Task instructions: Copy the lines running from the one that contains "BUTTON2 pin GND: 3V3 -> GND" to the end of the entries below, exactly and with no pictures.
:: Data to examine
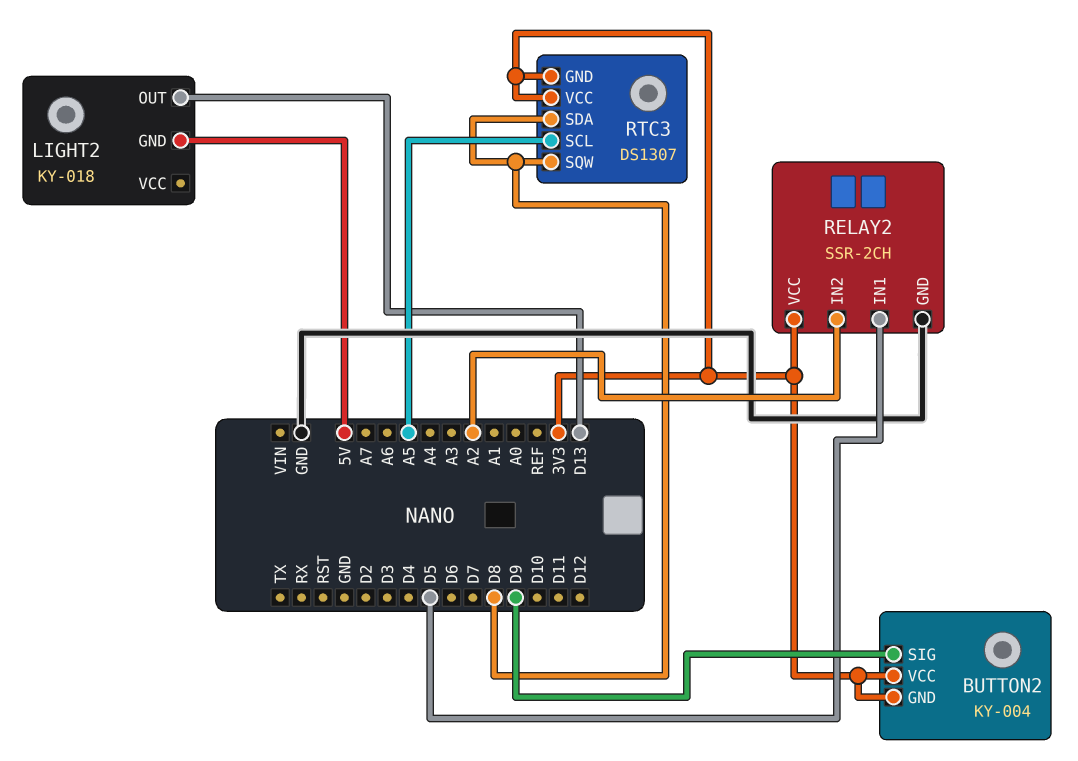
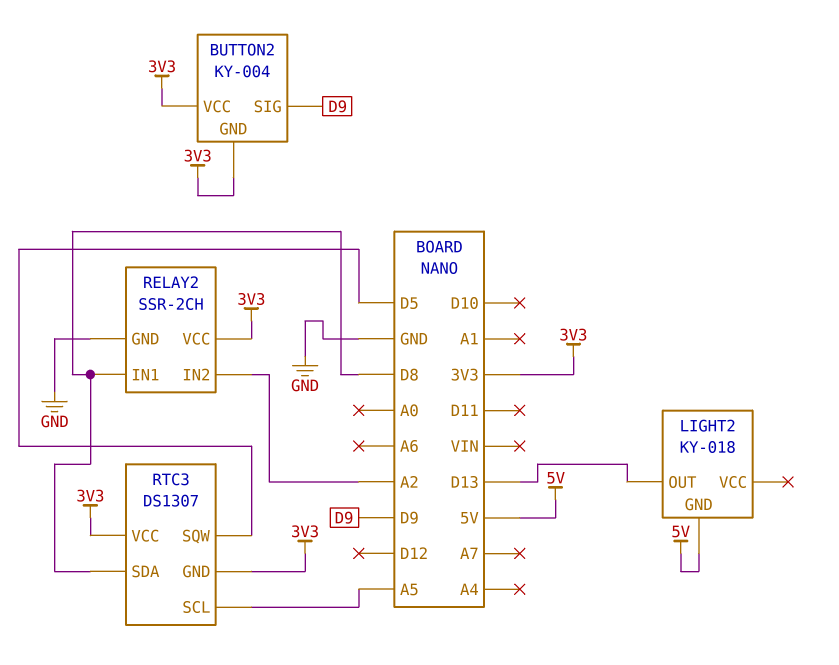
RELAY2 pin IN1: D5 -> D8
RTC3 pin SQW: D8 -> D5

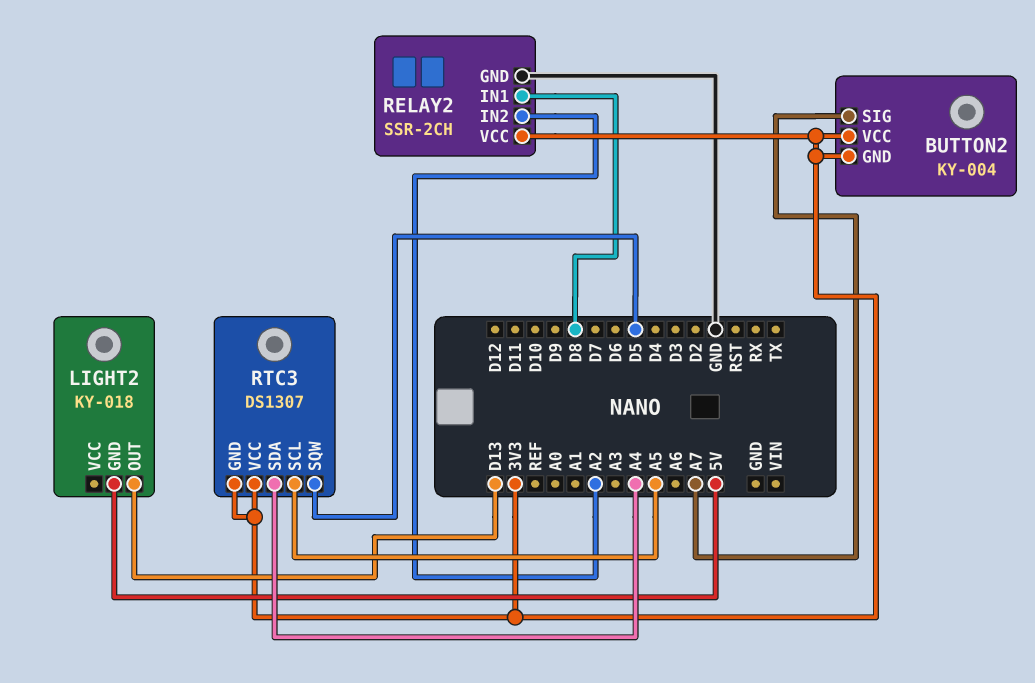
BUTTON2 pin SIG: D9 -> A7
RTC3 pin SDA: D8 -> A4

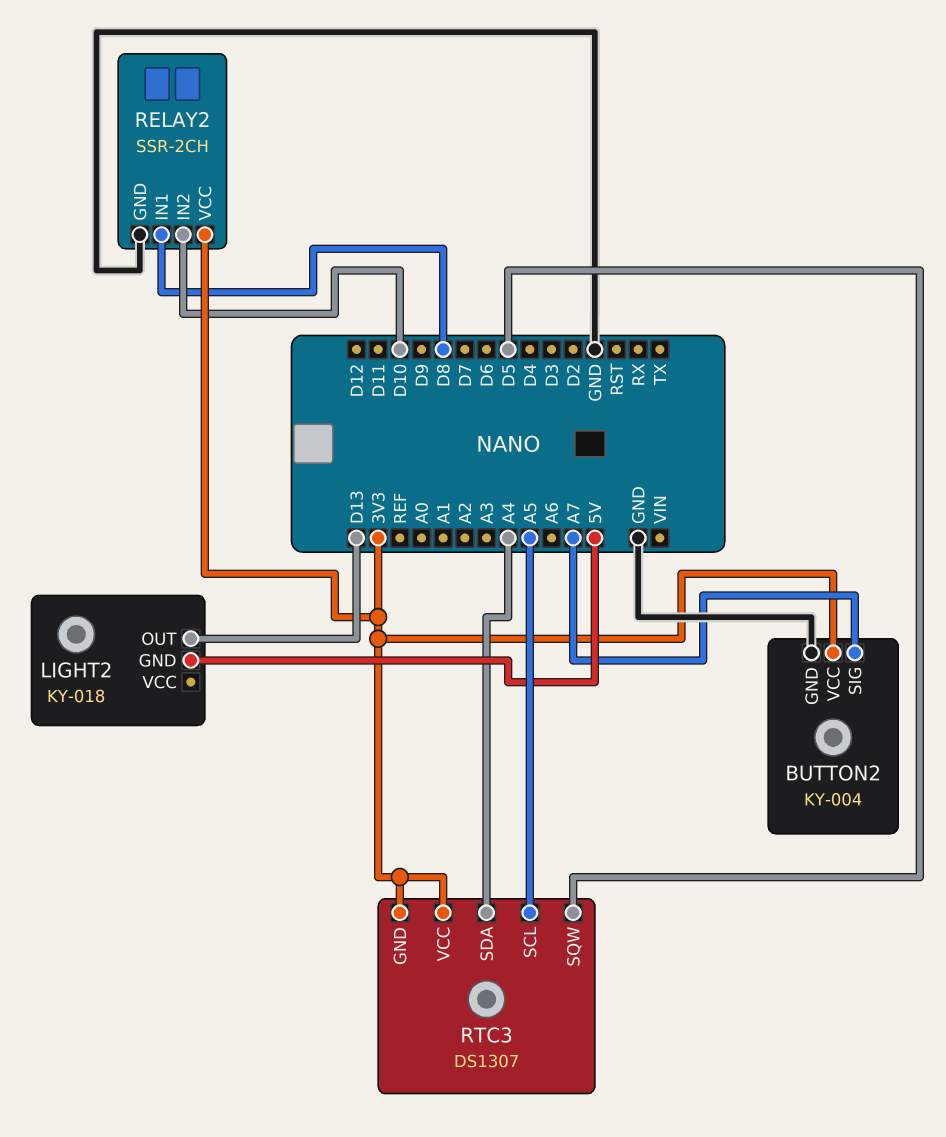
BUTTON2 pin GND: 3V3 -> GND
RELAY2 pin IN2: A2 -> D10

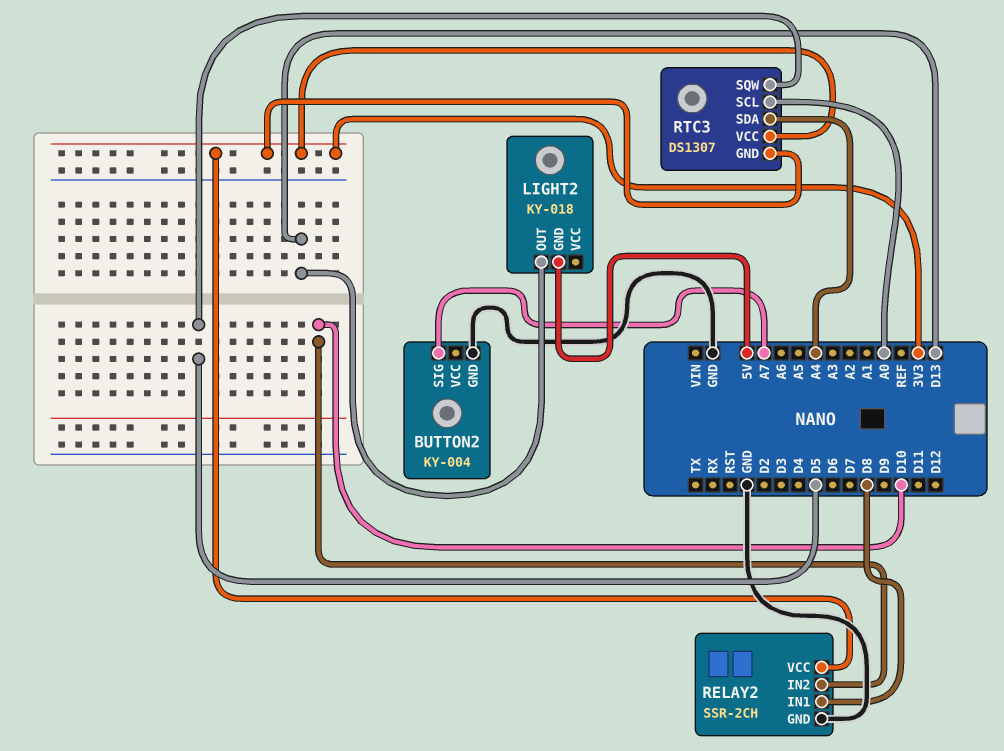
BUTTON2 pin VCC: 3V3 -> none
RTC3 pin SCL: A5 -> A0

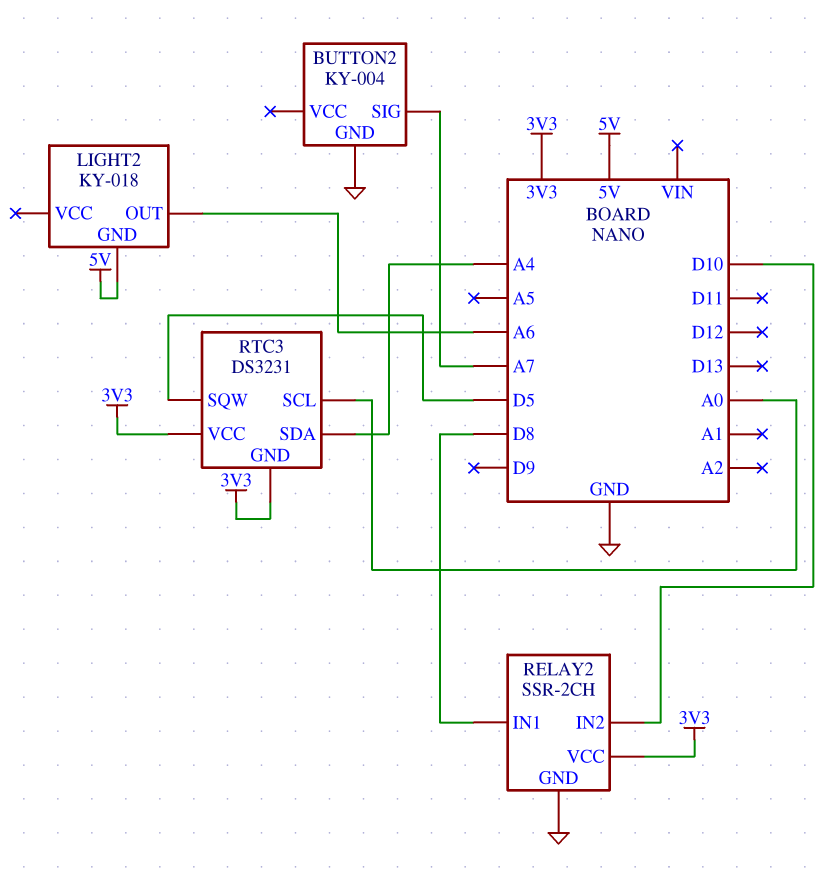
LIGHT2 pin OUT: D13 -> A6
RTC3: DS1307 -> DS3231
::::
Task response:
BUTTON2 pin GND: 3V3 -> GND
RELAY2 pin IN2: A2 -> D10

BUTTON2 pin VCC: 3V3 -> none
RTC3 pin SCL: A5 -> A0

LIGHT2 pin OUT: D13 -> A6
RTC3: DS1307 -> DS3231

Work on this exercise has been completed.